Dataset items
════

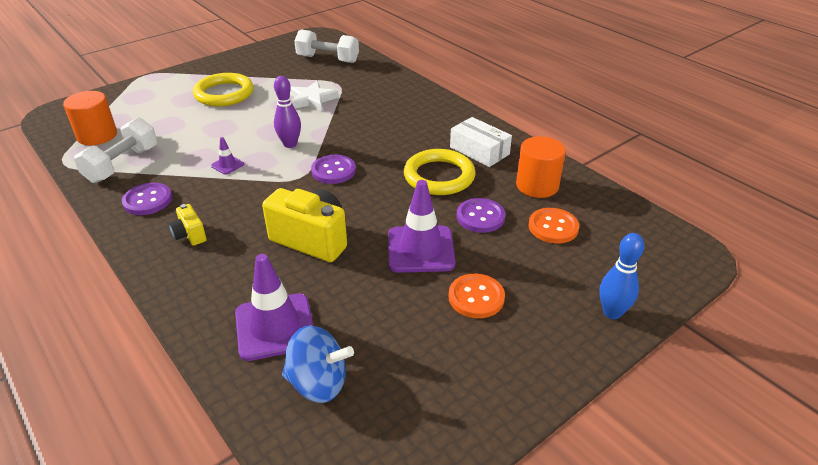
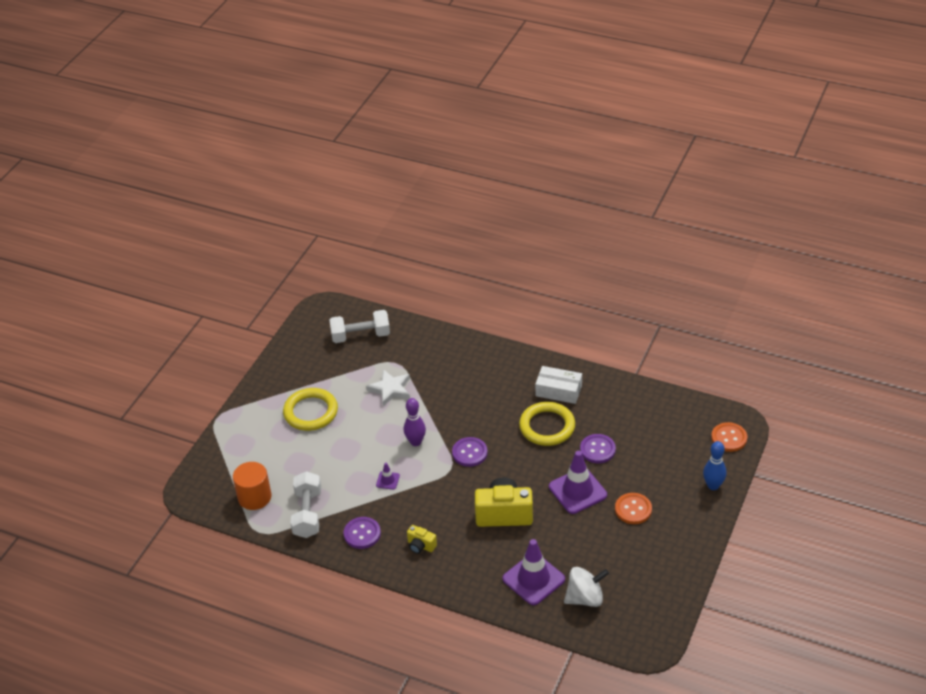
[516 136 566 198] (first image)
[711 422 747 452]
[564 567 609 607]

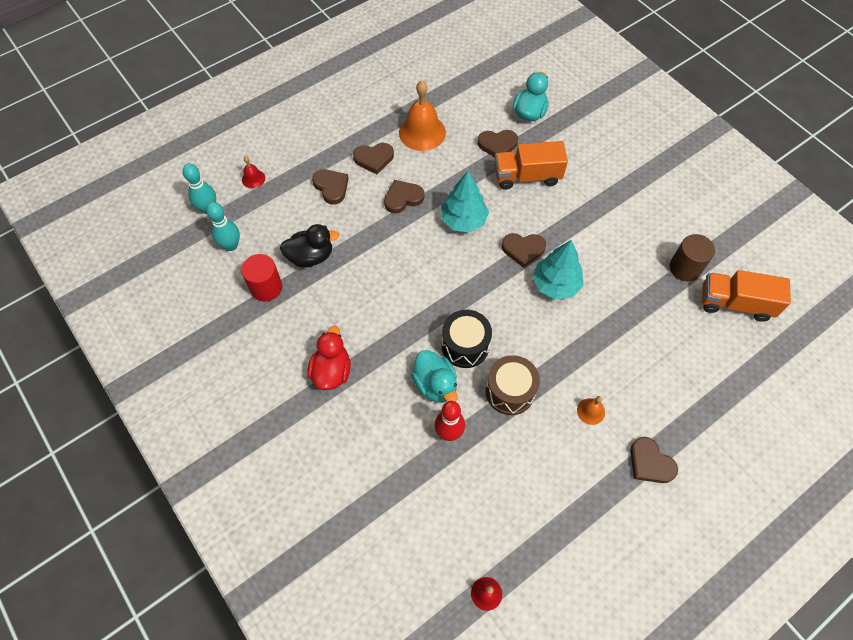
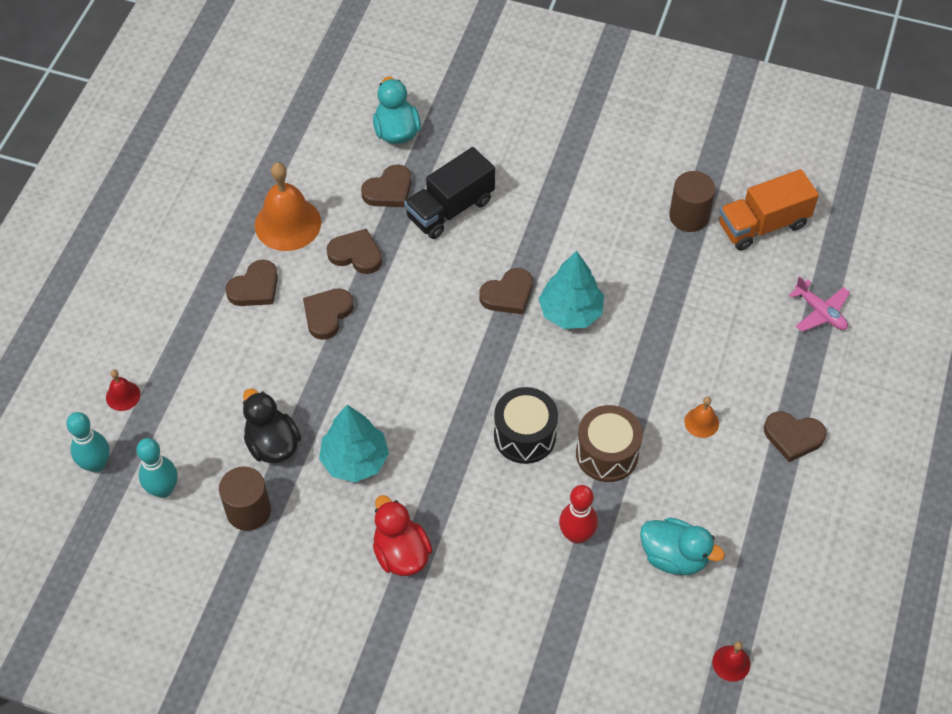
[404 147 495 239]
[327 229 382 274]
[319 405 389 482]
[243 388 301 463]
[219 466 271 531]
[640 518 725 575]
[789 276 850 332]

════

**WORK TO COMPLETE:** Reprint the data verbatim, pictures excluded.

**SOLUTION TO THE EXERCISE:**
[516 136 566 198] (first image)
[711 422 747 452]
[564 567 609 607]

[404 147 495 239]
[327 229 382 274]
[319 405 389 482]
[243 388 301 463]
[219 466 271 531]
[640 518 725 575]
[789 276 850 332]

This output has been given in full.